== Supplied data ==
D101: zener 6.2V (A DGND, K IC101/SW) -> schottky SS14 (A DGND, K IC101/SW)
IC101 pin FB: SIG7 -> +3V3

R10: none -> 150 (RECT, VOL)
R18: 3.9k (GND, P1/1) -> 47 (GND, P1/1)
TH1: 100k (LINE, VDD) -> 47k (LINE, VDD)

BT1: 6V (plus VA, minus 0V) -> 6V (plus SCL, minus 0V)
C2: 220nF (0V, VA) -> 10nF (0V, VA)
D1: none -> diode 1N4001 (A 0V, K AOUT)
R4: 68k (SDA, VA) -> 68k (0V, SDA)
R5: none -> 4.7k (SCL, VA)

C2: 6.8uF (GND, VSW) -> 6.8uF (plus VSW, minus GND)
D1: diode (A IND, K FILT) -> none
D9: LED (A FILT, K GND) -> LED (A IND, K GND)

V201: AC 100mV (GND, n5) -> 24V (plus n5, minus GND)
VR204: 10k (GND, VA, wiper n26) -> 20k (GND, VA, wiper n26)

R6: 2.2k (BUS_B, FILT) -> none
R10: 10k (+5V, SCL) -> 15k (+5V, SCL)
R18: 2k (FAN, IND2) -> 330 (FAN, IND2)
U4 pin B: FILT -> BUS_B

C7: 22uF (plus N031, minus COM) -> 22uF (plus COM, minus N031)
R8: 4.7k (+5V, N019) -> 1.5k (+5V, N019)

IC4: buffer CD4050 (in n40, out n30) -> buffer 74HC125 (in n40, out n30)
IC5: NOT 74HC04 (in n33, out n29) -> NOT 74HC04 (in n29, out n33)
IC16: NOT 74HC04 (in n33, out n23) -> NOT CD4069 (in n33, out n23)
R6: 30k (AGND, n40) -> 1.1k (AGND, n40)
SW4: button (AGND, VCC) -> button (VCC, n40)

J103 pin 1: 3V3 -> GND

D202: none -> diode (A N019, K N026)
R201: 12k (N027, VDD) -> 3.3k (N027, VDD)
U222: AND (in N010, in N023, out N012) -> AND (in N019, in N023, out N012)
===
**Exercise**
Show the lines in the entries above that include the string "plus".

**Solution to this task**
BT1: 6V (plus VA, minus 0V) -> 6V (plus SCL, minus 0V)
C2: 6.8uF (GND, VSW) -> 6.8uF (plus VSW, minus GND)
V201: AC 100mV (GND, n5) -> 24V (plus n5, minus GND)
C7: 22uF (plus N031, minus COM) -> 22uF (plus COM, minus N031)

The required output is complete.